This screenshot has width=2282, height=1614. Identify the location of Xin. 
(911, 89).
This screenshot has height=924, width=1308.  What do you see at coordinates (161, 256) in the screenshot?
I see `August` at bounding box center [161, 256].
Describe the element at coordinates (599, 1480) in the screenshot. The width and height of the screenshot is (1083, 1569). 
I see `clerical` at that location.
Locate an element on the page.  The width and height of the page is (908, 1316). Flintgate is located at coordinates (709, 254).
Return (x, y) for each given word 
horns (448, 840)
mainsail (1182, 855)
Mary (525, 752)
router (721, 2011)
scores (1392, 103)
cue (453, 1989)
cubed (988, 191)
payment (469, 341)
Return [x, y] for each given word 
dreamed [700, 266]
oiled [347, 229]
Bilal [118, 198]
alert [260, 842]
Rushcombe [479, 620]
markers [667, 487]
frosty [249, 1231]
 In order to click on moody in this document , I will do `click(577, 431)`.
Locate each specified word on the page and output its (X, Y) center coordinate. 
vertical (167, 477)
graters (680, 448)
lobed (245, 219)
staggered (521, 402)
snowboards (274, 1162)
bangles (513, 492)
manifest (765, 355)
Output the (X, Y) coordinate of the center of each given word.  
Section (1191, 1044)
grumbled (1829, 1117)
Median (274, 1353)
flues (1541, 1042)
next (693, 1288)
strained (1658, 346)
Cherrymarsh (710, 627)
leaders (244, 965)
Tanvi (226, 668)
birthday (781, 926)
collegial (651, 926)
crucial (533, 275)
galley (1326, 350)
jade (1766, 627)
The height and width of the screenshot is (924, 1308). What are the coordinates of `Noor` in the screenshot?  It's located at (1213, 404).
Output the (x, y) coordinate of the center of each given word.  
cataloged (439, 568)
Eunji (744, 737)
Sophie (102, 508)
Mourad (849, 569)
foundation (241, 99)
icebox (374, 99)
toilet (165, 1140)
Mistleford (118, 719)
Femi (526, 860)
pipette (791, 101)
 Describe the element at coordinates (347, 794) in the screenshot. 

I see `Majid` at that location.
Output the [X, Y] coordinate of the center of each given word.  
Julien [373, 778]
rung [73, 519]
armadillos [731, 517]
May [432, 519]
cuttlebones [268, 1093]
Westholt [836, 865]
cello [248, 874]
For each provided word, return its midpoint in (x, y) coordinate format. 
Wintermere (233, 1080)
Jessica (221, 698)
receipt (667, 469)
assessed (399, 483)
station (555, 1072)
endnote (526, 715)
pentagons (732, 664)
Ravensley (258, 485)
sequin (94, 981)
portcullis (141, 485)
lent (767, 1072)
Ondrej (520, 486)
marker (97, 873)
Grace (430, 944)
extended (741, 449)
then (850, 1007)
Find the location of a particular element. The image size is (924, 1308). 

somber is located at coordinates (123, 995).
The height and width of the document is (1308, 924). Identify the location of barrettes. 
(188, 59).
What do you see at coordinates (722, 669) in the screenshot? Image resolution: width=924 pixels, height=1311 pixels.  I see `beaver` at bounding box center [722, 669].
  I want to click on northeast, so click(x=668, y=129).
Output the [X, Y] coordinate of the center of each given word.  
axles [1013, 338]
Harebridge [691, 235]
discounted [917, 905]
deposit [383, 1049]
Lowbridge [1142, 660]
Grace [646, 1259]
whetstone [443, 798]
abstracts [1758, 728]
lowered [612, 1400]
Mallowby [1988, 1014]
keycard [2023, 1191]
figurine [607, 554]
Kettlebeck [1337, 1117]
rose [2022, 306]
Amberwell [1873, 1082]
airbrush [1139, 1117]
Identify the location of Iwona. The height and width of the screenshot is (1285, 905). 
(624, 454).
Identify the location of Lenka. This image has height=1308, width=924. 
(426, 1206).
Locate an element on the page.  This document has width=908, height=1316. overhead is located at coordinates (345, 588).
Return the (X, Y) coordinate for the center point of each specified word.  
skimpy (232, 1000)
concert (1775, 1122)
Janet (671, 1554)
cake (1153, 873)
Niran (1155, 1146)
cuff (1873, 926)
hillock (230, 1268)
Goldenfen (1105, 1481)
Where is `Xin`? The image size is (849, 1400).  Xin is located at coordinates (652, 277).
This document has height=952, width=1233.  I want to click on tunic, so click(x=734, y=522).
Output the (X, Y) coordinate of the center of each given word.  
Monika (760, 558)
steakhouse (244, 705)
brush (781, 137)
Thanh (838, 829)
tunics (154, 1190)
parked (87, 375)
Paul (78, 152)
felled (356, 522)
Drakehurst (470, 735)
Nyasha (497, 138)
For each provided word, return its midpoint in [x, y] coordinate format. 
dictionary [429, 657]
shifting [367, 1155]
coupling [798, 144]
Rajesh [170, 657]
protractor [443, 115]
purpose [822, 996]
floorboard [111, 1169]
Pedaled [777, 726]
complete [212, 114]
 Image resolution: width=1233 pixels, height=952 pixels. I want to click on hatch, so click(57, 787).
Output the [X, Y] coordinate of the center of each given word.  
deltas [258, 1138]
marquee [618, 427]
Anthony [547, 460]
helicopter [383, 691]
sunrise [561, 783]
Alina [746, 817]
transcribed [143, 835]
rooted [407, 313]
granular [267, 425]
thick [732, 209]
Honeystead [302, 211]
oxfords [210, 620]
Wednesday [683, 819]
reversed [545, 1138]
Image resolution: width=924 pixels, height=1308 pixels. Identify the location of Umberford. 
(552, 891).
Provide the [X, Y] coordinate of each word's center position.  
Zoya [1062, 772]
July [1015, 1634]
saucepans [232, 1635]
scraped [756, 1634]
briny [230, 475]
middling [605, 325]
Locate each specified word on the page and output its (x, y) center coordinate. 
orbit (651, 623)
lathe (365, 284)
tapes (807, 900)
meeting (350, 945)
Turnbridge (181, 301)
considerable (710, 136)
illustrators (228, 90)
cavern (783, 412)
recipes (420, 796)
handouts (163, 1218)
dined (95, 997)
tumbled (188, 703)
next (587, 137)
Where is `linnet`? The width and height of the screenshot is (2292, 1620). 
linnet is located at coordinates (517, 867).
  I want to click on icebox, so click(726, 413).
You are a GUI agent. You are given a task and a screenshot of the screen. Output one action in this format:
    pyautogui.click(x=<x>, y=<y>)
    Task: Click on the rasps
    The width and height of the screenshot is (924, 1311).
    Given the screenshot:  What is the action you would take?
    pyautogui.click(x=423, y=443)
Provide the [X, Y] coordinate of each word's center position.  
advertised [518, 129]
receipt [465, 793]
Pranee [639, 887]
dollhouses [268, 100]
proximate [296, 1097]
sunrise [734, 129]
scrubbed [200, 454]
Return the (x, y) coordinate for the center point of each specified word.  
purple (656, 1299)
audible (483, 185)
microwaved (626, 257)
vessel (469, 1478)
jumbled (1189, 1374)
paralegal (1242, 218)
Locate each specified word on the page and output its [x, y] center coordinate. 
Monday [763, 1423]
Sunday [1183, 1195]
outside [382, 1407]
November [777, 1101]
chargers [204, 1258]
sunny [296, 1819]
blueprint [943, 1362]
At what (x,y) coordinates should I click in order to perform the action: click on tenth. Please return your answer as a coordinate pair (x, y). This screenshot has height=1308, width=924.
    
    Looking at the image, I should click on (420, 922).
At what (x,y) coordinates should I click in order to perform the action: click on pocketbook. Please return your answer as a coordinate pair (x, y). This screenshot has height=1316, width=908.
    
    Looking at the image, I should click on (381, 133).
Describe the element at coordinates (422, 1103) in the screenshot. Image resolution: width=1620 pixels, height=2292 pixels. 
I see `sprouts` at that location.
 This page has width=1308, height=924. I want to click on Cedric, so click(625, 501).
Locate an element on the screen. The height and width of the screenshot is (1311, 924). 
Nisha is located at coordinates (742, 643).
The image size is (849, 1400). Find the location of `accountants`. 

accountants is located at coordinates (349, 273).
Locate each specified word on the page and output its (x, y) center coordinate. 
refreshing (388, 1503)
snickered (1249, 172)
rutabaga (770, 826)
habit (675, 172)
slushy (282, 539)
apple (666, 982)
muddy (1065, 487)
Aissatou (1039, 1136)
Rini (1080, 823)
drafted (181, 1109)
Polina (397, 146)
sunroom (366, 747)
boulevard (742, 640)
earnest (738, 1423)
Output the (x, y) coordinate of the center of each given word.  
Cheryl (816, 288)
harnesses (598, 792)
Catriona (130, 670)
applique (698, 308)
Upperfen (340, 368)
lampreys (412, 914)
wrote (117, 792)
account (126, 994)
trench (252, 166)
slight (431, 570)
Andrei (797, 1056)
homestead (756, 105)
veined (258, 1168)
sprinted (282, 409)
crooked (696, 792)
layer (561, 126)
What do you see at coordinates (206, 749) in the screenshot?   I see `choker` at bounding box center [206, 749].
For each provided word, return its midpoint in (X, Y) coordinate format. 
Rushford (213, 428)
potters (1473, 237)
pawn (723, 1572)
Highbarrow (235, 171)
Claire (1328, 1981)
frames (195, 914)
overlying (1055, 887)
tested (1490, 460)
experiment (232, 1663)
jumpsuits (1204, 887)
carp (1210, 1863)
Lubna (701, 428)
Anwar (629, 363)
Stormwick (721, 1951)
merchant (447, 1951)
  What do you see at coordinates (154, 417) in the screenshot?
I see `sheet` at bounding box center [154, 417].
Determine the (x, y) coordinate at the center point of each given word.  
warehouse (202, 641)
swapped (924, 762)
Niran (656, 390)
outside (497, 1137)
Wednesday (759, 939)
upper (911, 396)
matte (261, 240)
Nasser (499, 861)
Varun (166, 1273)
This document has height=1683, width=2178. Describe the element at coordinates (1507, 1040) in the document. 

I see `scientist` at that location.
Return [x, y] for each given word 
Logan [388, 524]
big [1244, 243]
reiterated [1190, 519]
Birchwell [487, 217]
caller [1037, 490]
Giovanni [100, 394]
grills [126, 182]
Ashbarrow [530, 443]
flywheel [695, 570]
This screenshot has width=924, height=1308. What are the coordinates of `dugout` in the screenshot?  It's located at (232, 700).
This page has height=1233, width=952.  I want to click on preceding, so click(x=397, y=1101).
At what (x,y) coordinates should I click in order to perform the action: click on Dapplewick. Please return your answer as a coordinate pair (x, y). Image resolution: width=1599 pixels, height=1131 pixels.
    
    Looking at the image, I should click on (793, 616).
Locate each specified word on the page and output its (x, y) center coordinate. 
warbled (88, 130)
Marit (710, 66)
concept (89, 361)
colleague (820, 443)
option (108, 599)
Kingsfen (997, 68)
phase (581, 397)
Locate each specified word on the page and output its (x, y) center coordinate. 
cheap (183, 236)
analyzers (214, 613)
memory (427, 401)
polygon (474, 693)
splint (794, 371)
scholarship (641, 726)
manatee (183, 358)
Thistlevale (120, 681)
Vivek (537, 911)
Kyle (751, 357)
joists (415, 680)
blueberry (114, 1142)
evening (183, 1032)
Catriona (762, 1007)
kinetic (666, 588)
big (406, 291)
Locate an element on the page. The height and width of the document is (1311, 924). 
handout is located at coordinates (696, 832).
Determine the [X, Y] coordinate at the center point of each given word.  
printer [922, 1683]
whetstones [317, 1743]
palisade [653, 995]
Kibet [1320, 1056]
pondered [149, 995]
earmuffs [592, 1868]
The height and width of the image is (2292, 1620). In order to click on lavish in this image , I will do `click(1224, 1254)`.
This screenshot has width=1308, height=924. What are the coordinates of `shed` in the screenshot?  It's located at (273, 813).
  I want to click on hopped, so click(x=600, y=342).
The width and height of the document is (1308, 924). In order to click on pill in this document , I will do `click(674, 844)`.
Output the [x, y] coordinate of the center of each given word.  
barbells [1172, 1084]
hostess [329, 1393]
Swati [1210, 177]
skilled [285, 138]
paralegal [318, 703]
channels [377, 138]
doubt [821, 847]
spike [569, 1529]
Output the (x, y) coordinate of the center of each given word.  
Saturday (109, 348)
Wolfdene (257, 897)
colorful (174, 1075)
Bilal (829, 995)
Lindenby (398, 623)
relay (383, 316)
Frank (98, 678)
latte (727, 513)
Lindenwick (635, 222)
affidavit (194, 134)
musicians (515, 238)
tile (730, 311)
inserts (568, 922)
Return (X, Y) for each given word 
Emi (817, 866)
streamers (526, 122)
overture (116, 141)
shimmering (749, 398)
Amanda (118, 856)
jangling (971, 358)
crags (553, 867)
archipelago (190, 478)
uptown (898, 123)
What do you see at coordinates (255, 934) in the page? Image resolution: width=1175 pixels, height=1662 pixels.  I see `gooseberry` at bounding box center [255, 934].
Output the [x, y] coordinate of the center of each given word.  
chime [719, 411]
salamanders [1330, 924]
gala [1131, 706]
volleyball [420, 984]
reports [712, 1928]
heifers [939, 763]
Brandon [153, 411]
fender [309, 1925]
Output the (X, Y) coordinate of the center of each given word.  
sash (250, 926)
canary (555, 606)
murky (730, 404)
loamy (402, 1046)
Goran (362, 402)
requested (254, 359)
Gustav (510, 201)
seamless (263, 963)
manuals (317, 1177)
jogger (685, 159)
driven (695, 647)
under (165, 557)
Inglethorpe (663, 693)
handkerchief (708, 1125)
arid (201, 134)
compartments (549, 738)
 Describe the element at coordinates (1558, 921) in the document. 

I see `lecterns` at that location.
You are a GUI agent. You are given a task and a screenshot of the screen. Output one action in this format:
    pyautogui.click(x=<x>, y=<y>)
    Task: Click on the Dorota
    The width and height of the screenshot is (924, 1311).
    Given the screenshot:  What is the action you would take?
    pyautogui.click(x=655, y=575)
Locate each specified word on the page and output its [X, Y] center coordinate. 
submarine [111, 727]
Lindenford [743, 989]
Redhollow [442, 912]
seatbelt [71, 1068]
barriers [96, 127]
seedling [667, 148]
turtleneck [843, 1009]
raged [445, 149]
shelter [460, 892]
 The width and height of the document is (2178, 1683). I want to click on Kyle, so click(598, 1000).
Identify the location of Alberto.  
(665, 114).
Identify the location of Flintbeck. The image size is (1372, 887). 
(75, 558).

§ **PROBLEM TO WORK ON**
Can you recast the material as a JSON list of strings, one string per line with blank lines omitted, starting at the line that contains "seedling [667, 148]" and stopping after the final line of the material?

§ **RESPONSE TO THE TASK**
[
  "seedling [667, 148]",
  "turtleneck [843, 1009]",
  "raged [445, 149]",
  "shelter [460, 892]",
  " The width and height of the document is (2178, 1683). I want to click on Kyle, so click(598, 1000).",
  "Identify the location of Alberto.  ",
  "(665, 114).",
  "Identify the location of Flintbeck. The image size is (1372, 887). ",
  "(75, 558)."
]